- Opening Delimiter -

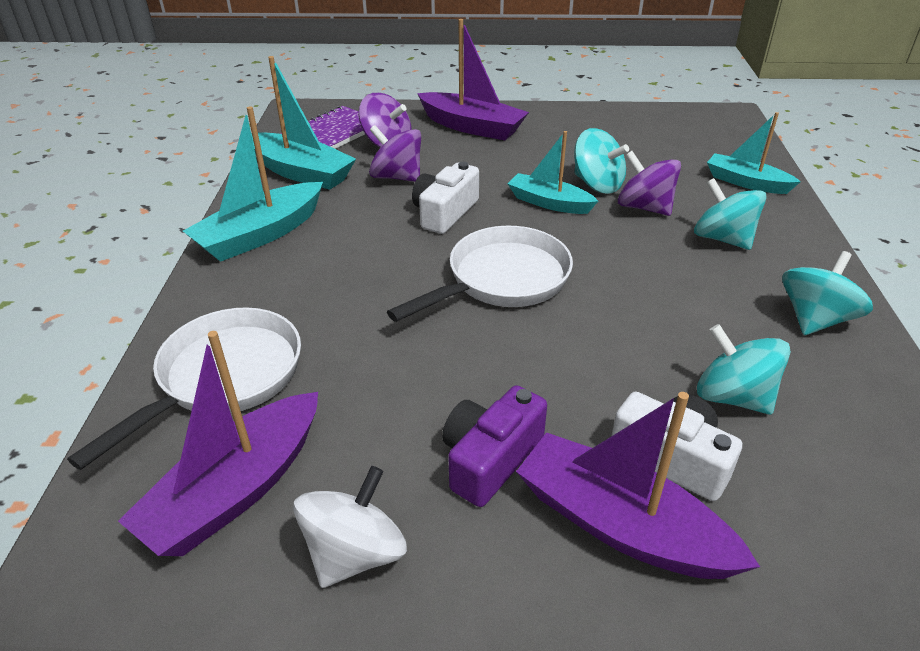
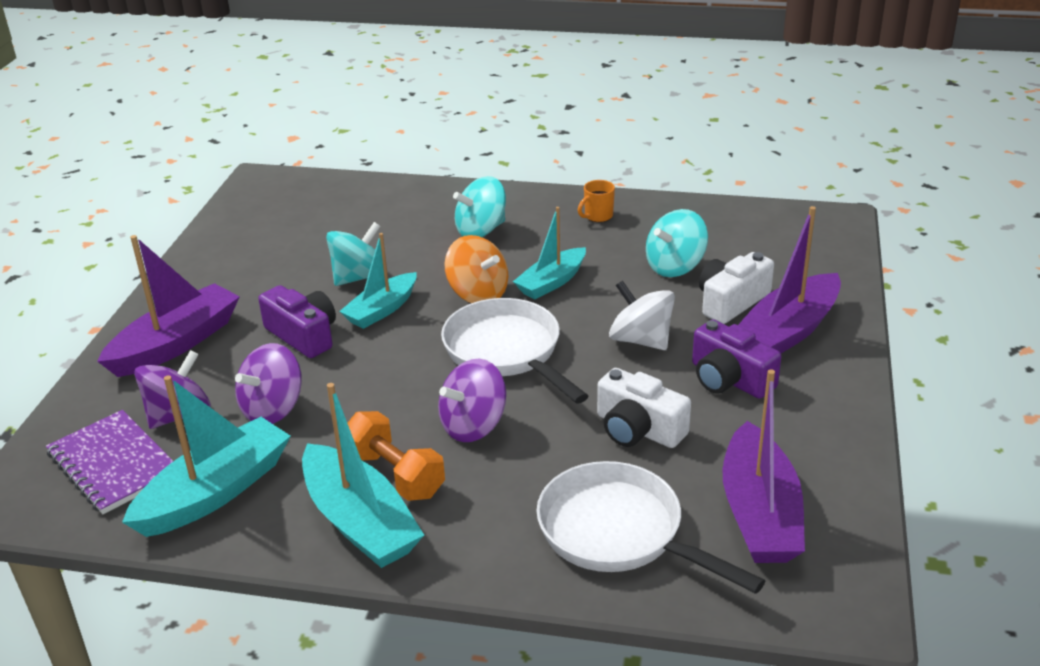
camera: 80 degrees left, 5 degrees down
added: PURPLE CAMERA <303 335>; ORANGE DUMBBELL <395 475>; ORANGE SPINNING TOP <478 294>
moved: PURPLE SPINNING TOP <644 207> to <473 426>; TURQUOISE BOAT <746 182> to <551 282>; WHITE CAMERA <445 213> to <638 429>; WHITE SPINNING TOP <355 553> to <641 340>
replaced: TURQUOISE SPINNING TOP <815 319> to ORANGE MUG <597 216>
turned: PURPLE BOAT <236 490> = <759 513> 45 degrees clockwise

- Closing Delimiter -
- Opening Delimiter -

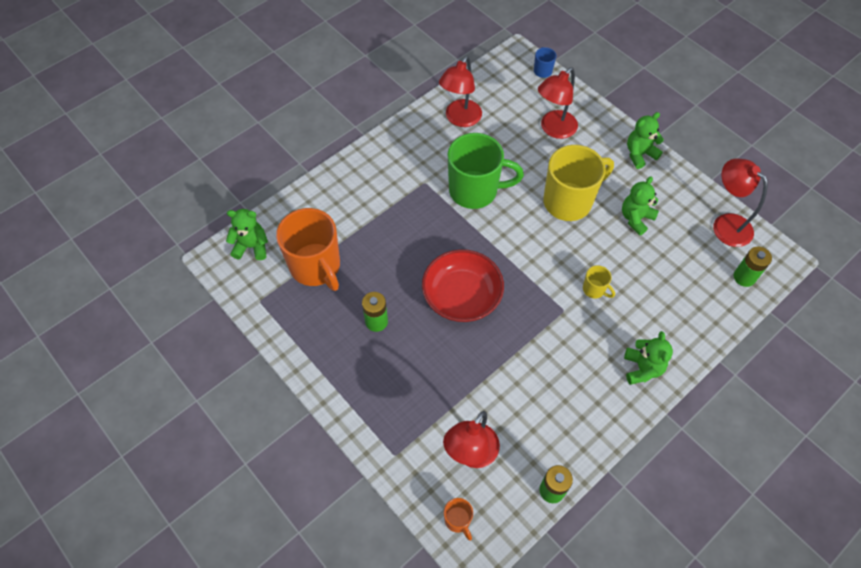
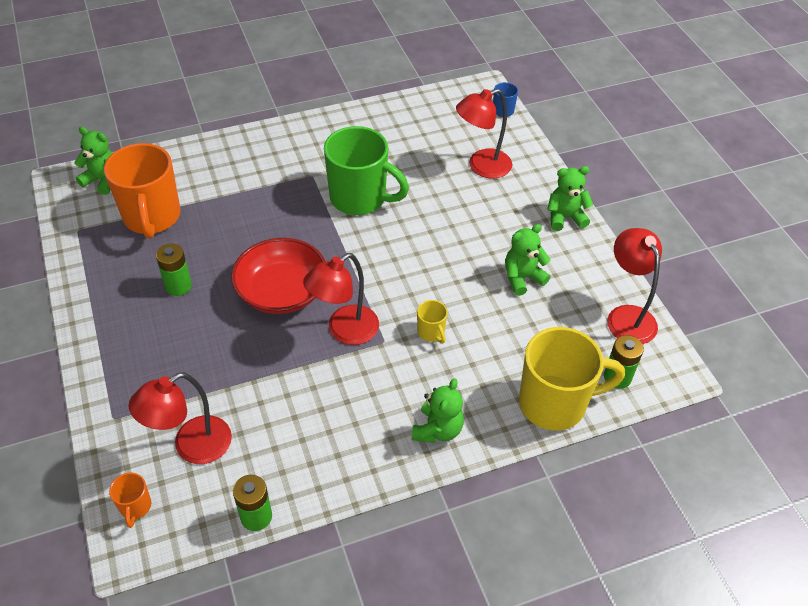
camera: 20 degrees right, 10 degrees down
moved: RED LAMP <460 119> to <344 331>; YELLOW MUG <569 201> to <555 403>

- Closing Delimiter -
- Opening Delimiter -

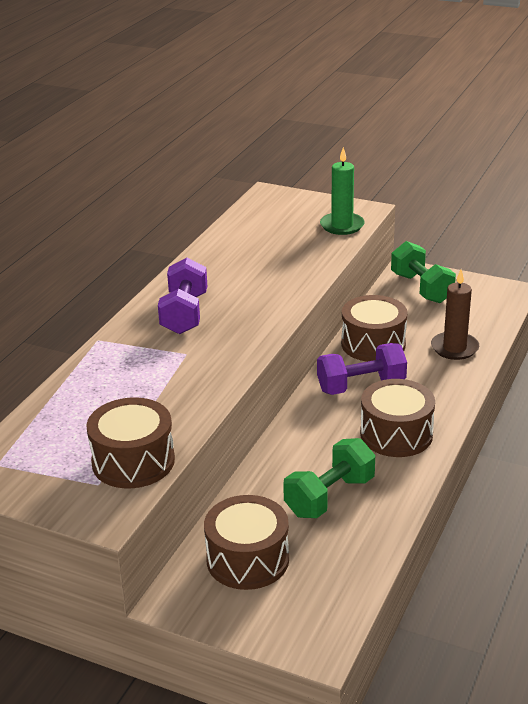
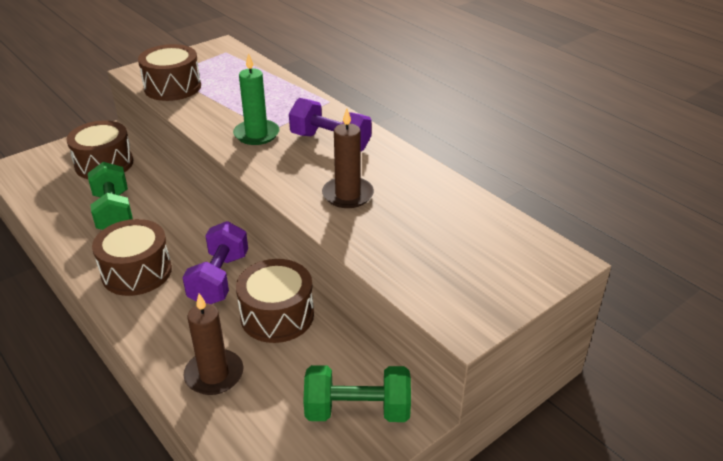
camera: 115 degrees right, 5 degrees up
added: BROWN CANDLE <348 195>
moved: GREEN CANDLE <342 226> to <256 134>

- Closing Delimiter -

_Goal of the exercise:_
What lines in the data above carry "added"? Return them all.

_Result:_
added: PURPLE CAMERA <303 335>; ORANGE DUMBBELL <395 475>; ORANGE SPINNING TOP <478 294>
added: BROWN CANDLE <348 195>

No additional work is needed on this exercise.